Records of scene-based questions:
══════
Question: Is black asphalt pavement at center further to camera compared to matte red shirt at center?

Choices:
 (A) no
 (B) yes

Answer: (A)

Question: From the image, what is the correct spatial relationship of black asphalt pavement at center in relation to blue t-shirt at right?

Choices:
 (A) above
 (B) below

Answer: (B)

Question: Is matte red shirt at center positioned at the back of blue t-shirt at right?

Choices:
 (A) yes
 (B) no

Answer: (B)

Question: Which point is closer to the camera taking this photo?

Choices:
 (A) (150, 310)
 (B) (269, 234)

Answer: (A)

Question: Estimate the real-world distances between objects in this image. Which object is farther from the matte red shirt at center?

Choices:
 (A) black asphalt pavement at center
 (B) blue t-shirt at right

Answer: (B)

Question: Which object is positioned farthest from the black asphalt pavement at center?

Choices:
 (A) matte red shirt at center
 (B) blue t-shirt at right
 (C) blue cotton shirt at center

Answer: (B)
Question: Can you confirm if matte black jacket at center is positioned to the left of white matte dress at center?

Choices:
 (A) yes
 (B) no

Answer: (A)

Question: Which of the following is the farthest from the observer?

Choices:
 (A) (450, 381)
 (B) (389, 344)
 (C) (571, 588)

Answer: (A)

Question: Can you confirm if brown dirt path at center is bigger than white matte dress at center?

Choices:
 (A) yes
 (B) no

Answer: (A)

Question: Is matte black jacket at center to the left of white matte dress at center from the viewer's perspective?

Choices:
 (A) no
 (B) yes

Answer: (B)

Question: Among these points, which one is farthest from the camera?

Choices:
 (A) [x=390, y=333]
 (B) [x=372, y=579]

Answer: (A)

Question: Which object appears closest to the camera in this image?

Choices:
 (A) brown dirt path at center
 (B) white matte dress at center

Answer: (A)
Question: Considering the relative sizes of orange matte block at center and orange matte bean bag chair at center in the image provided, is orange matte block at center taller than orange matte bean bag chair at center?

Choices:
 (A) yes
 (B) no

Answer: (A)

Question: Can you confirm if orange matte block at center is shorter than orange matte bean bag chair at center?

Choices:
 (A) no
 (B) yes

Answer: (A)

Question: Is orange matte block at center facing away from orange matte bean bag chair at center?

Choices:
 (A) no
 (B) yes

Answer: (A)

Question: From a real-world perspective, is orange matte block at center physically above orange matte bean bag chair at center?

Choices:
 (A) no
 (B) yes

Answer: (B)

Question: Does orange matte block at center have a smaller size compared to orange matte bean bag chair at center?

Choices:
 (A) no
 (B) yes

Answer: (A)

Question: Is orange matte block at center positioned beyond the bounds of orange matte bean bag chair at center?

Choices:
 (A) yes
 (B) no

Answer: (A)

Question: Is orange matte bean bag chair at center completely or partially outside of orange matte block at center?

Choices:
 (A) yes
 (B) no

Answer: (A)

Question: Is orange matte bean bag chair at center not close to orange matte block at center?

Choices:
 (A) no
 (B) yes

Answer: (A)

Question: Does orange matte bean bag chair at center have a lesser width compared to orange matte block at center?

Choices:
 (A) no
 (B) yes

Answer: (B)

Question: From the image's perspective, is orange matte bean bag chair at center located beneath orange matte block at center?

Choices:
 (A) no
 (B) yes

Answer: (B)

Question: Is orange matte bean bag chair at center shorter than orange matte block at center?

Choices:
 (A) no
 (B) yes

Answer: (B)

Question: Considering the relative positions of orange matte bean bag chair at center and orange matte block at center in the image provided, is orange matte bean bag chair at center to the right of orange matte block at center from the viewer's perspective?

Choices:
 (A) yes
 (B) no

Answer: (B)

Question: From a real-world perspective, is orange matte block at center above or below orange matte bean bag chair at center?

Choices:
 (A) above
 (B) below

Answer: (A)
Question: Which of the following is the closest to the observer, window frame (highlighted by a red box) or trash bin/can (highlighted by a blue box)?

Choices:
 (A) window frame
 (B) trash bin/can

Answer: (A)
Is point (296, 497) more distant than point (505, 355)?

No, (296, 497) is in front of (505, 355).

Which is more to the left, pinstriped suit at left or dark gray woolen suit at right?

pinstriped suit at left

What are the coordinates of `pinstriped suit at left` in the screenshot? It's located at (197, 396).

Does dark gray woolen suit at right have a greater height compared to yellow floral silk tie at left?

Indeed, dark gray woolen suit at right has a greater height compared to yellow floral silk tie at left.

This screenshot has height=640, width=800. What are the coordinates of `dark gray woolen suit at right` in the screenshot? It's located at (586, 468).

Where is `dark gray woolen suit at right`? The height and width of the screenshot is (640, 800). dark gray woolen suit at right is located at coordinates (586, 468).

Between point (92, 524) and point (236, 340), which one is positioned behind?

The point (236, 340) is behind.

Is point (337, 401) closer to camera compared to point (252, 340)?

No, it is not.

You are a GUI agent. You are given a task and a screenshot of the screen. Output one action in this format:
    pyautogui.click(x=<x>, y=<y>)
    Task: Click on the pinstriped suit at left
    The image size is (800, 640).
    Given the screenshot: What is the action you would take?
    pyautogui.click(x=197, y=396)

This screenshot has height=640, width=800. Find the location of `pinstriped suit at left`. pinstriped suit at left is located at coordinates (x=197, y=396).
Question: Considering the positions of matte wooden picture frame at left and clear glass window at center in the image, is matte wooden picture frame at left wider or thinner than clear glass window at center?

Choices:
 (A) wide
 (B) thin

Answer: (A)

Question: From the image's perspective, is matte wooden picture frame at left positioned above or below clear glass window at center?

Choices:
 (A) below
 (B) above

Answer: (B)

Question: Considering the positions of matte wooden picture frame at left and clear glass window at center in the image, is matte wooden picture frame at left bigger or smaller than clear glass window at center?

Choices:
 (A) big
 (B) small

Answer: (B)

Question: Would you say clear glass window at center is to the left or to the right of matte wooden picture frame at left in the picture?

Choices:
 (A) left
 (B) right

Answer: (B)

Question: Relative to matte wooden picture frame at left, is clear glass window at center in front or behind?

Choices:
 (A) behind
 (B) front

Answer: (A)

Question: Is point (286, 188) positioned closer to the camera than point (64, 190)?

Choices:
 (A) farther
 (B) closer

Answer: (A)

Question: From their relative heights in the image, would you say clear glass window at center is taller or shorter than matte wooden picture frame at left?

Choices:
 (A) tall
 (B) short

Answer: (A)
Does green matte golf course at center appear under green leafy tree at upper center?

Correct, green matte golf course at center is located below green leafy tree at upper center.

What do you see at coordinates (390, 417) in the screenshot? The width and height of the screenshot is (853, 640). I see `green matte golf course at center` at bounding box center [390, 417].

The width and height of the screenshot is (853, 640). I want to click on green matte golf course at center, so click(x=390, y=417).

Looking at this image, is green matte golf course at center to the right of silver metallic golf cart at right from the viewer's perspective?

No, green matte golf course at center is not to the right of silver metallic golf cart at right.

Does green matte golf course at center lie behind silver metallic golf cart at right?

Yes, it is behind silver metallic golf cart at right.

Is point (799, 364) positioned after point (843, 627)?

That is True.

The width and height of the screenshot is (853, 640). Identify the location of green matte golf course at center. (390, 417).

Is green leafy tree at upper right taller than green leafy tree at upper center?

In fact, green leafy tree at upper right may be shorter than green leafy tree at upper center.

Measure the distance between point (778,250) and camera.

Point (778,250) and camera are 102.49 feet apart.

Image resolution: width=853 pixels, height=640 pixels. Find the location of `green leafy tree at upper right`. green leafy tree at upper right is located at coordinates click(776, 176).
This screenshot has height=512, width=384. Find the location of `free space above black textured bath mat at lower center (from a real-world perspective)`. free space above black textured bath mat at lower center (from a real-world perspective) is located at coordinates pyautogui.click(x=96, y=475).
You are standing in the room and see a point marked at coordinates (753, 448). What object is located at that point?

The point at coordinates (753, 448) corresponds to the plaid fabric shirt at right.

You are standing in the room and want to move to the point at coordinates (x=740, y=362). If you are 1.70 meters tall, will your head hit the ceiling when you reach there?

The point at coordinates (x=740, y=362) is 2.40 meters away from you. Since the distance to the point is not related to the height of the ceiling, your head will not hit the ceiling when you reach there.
══════
Reproduce the rows from the line containing "Question: Which point" through the line containing "Question: Which of the following is the farthest", inclusive, swapping "camera" for "lens" and leaving everything else unchanged.

◆ **COMPLETE ANSWER**:
Question: Which point is closer to the lens taking this photo?

Choices:
 (A) (150, 310)
 (B) (269, 234)

Answer: (A)

Question: Estimate the real-world distances between objects in this image. Which object is farther from the matte red shirt at center?

Choices:
 (A) black asphalt pavement at center
 (B) blue t-shirt at right

Answer: (B)

Question: Which object is positioned farthest from the black asphalt pavement at center?

Choices:
 (A) matte red shirt at center
 (B) blue t-shirt at right
 (C) blue cotton shirt at center

Answer: (B)
Question: Can you confirm if matte black jacket at center is positioned to the left of white matte dress at center?

Choices:
 (A) yes
 (B) no

Answer: (A)

Question: Which of the following is the farthest from the observer?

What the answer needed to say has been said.